#### Task brief:
Set down word for word each line from the one containing "TP2: none -> test point (NET6)" through the end of the records, both included. Do not copy any pictures.

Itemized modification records
++++

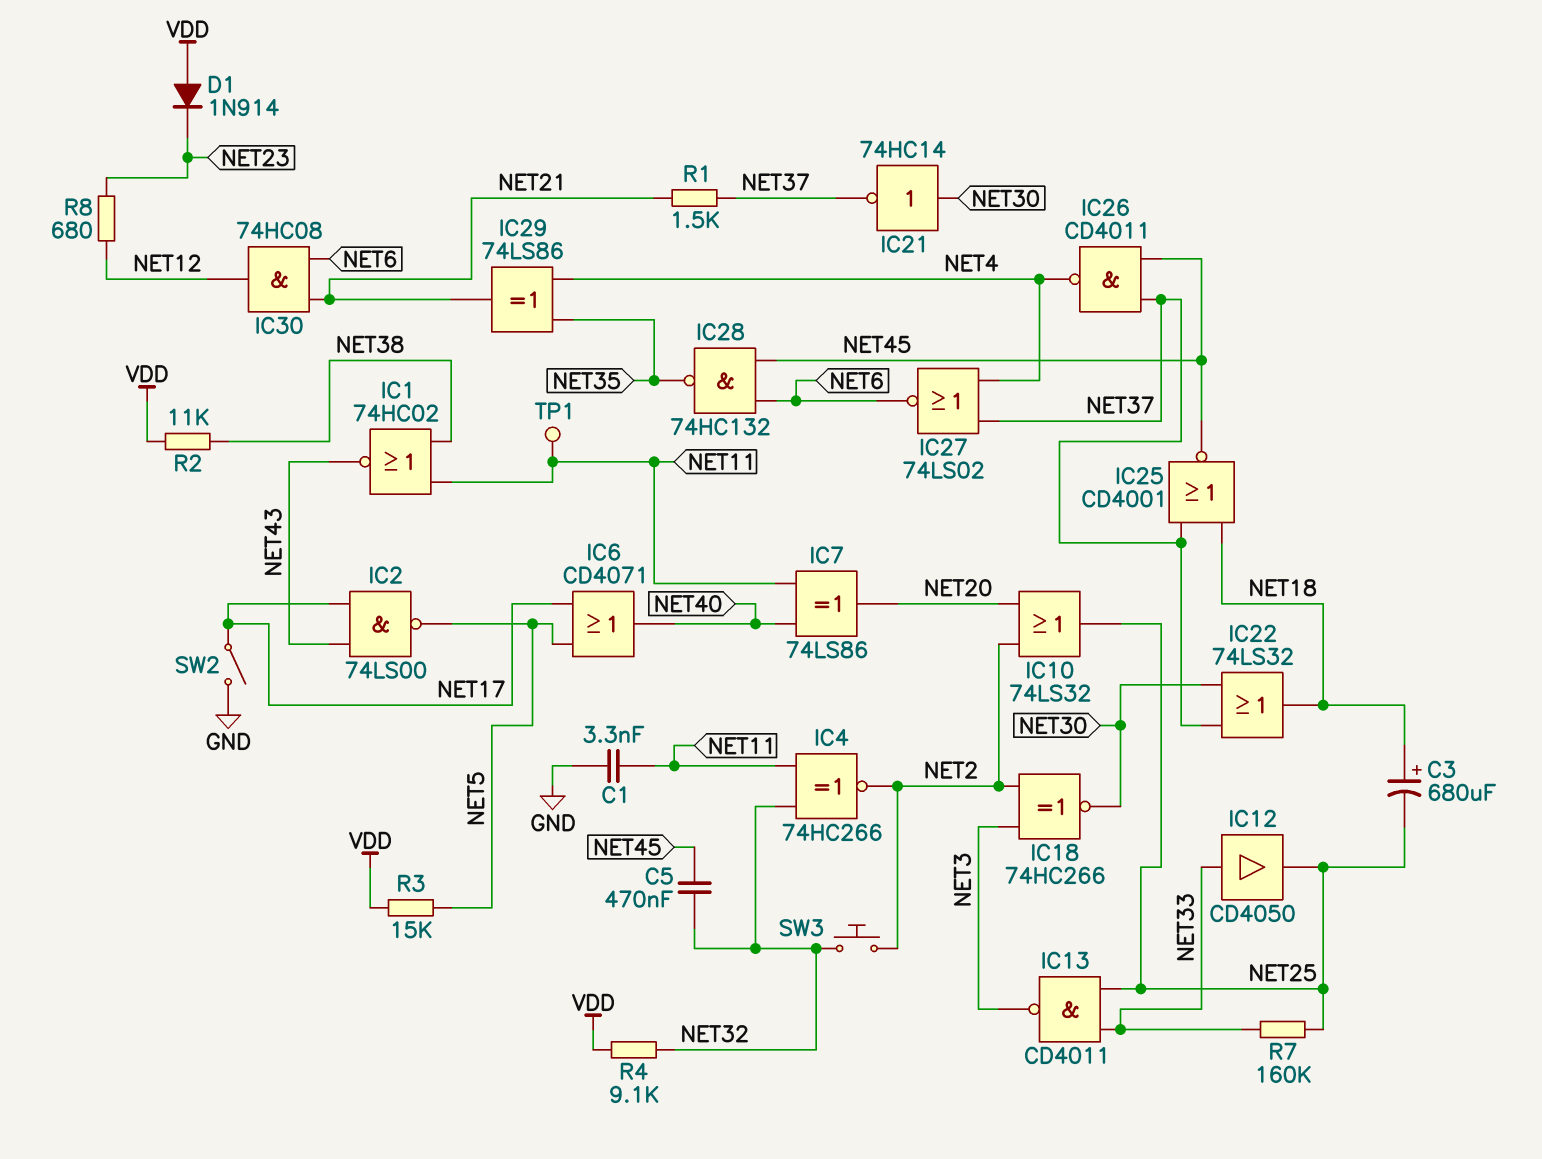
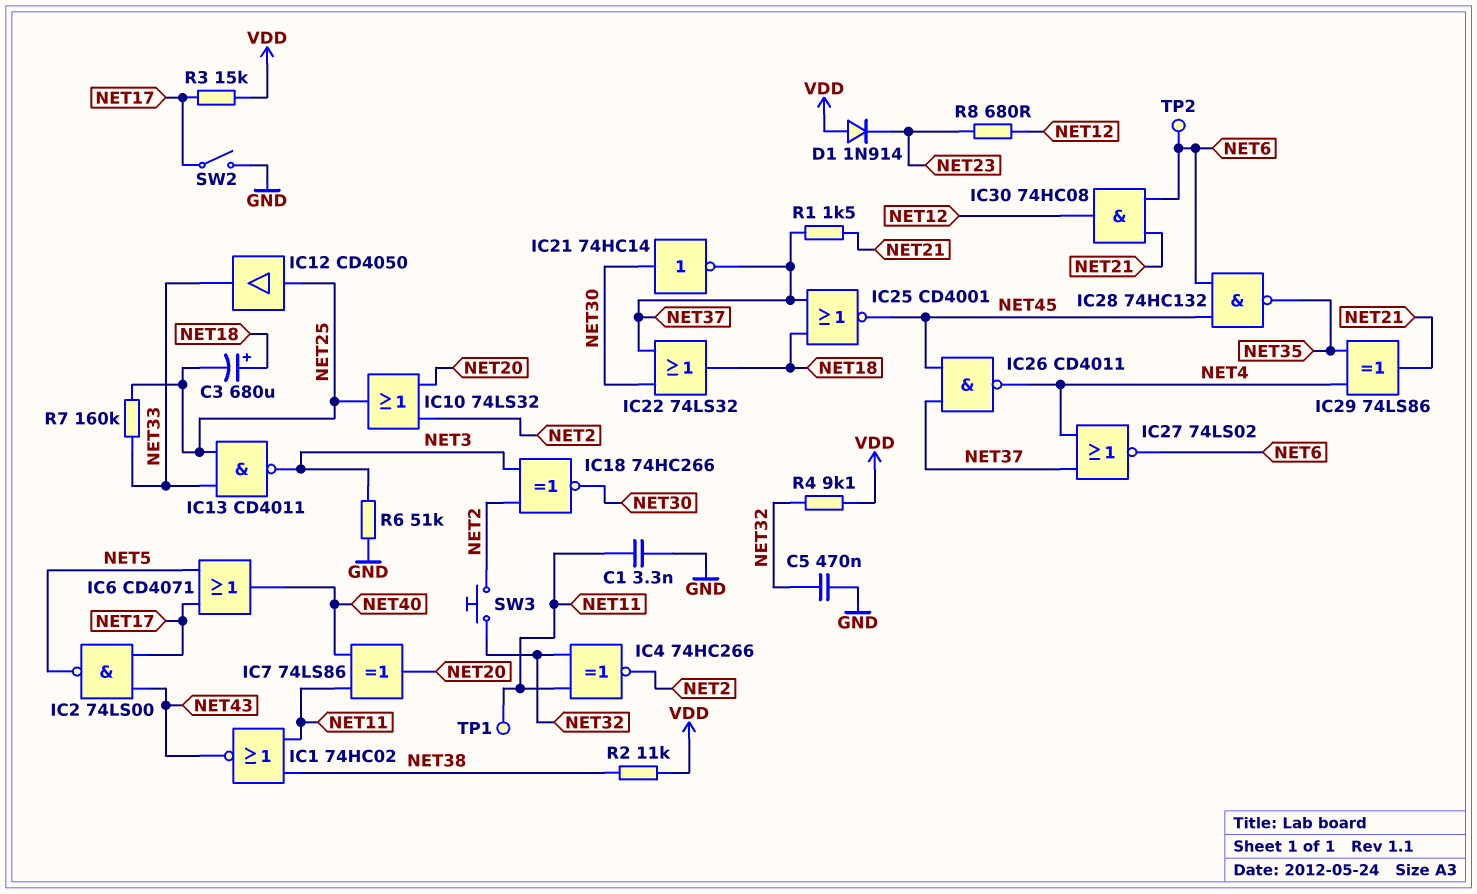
C5: 470nF (NET32, NET45) -> 470nF (GND, NET32)
IC12: buffer CD4050 (in NET33, out NET25) -> buffer CD4050 (in NET25, out NET33)
R3: 15k (NET5, VDD) -> 15k (NET17, VDD)
R6: none -> 51k (GND, NET3)
TP2: none -> test point (NET6)

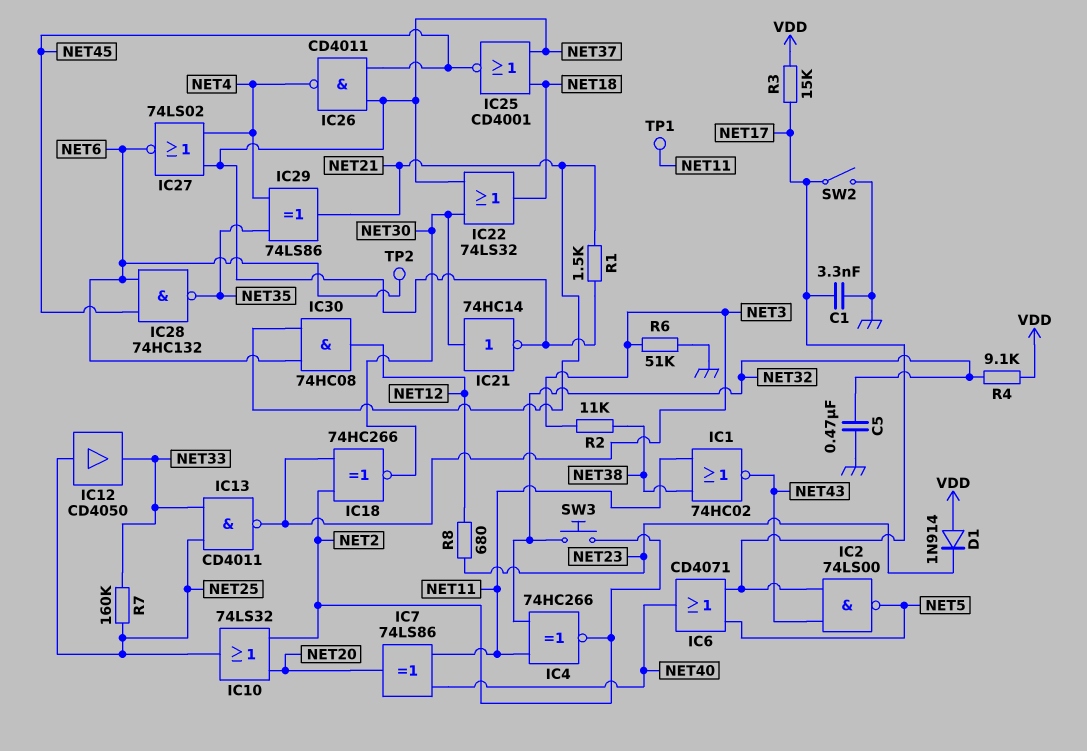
C1: 3.3nF (GND, NET11) -> 3.3nF (GND, NET17)
C3: 680uF (plus NET18, minus NET25) -> none
R2: 11k (NET38, VDD) -> 11k (NET3, NET38)

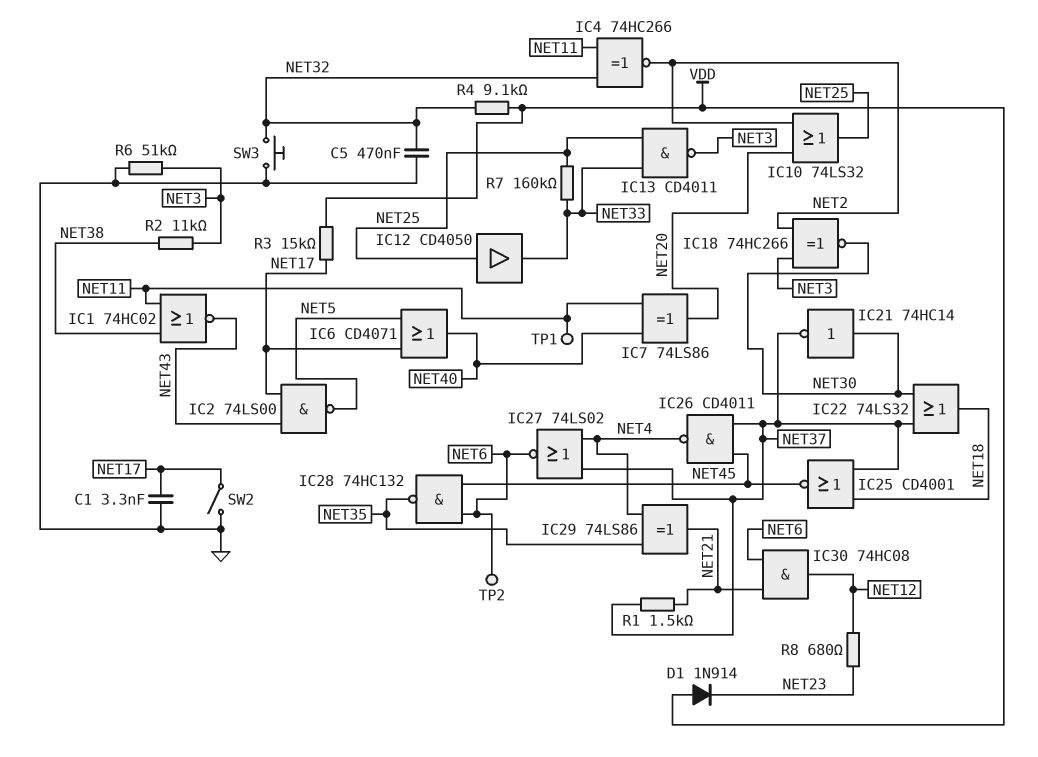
SW3: button (NET2, NET32) -> button (GND, NET32)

++++

#### Written solution:
TP2: none -> test point (NET6)

C1: 3.3nF (GND, NET11) -> 3.3nF (GND, NET17)
C3: 680uF (plus NET18, minus NET25) -> none
R2: 11k (NET38, VDD) -> 11k (NET3, NET38)

SW3: button (NET2, NET32) -> button (GND, NET32)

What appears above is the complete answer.